Segment Start: RAW DATA

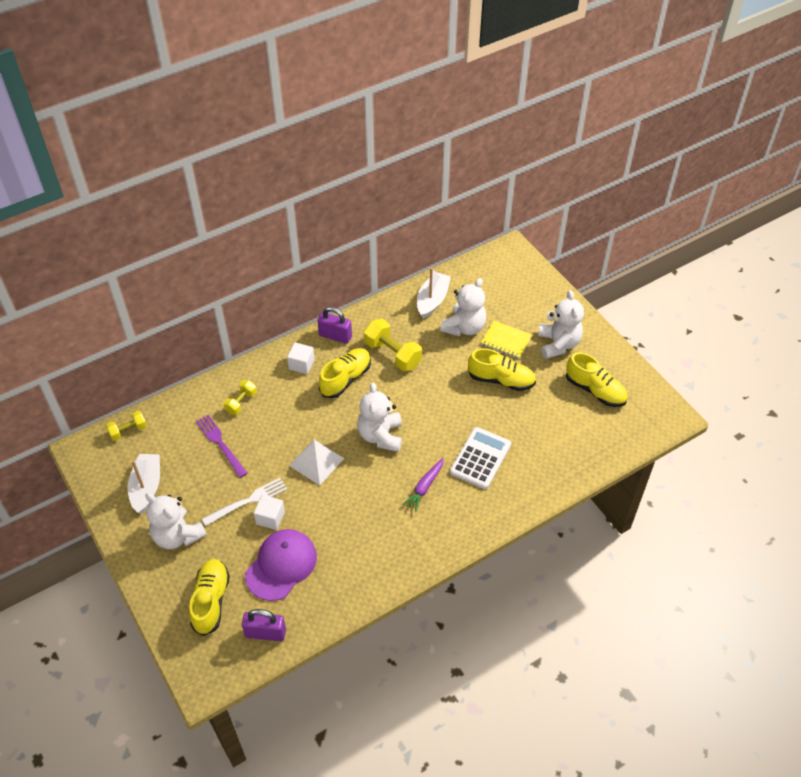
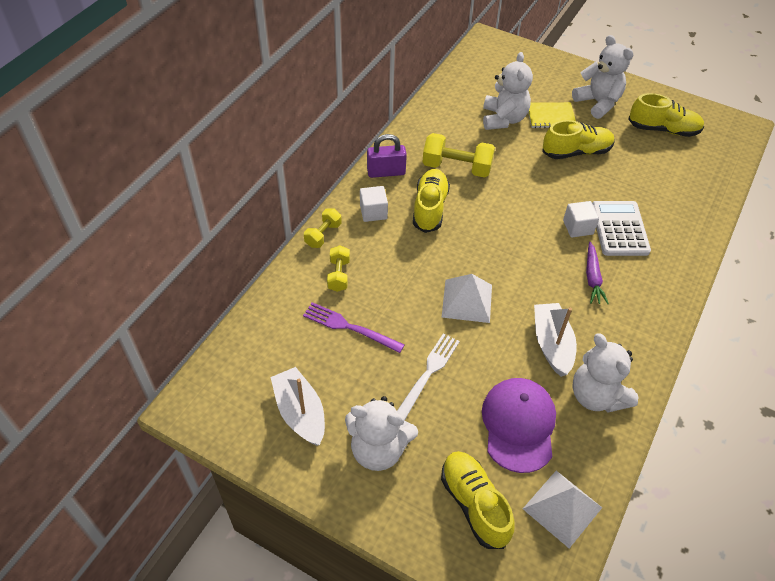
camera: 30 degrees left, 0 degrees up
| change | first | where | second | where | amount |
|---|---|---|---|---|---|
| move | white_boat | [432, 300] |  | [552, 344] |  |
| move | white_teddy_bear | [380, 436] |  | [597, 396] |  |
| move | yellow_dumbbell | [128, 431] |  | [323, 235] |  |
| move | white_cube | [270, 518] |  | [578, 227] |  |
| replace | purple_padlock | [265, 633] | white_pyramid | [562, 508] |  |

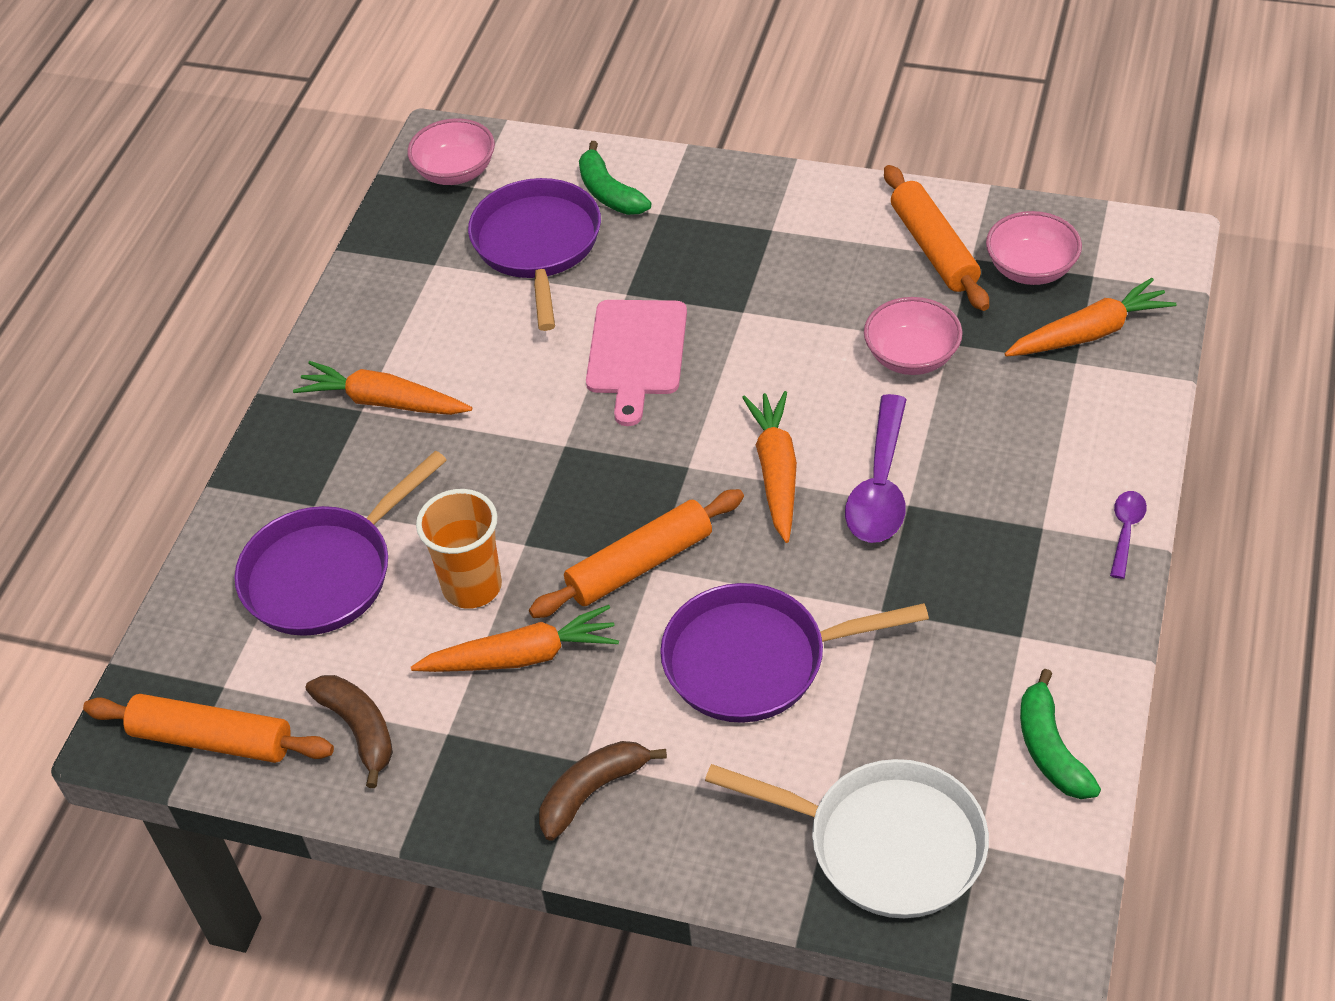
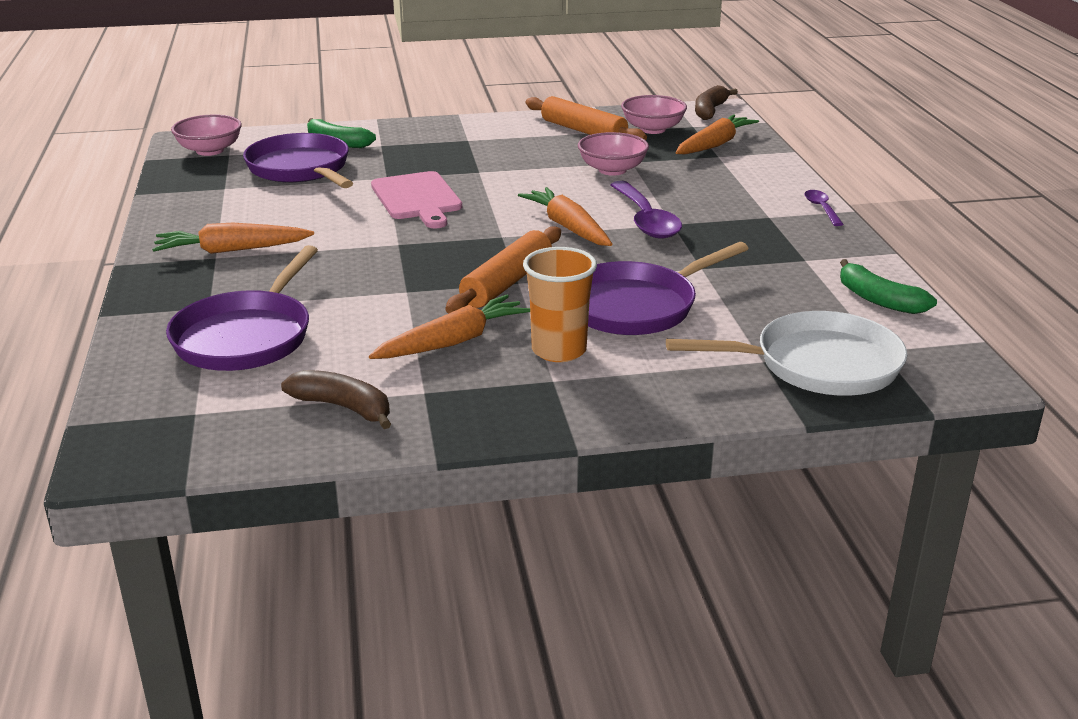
camera: 30 degrees left, 20 degrees down
| change | first | where | second | where | amount |
|---|---|---|---|---|---|
| move | orange_cup | [472, 586] |  | [559, 350] |  |
| delete | orange_rolling_pin | [212, 740] |  |  |  |
| move | brown_banana | [592, 791] |  | [710, 111] |  |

Segment End: RAW DATA

> REQUIRED ACTION: Line by line, write out the entries exactly, and leave the pictures out.

> RESULT OF THE EXERCISE:
camera: 30 degrees left, 0 degrees up
| change | first | where | second | where | amount |
|---|---|---|---|---|---|
| move | white_boat | [432, 300] |  | [552, 344] |  |
| move | white_teddy_bear | [380, 436] |  | [597, 396] |  |
| move | yellow_dumbbell | [128, 431] |  | [323, 235] |  |
| move | white_cube | [270, 518] |  | [578, 227] |  |
| replace | purple_padlock | [265, 633] | white_pyramid | [562, 508] |  |

camera: 30 degrees left, 20 degrees down
| change | first | where | second | where | amount |
|---|---|---|---|---|---|
| move | orange_cup | [472, 586] |  | [559, 350] |  |
| delete | orange_rolling_pin | [212, 740] |  |  |  |
| move | brown_banana | [592, 791] |  | [710, 111] |  |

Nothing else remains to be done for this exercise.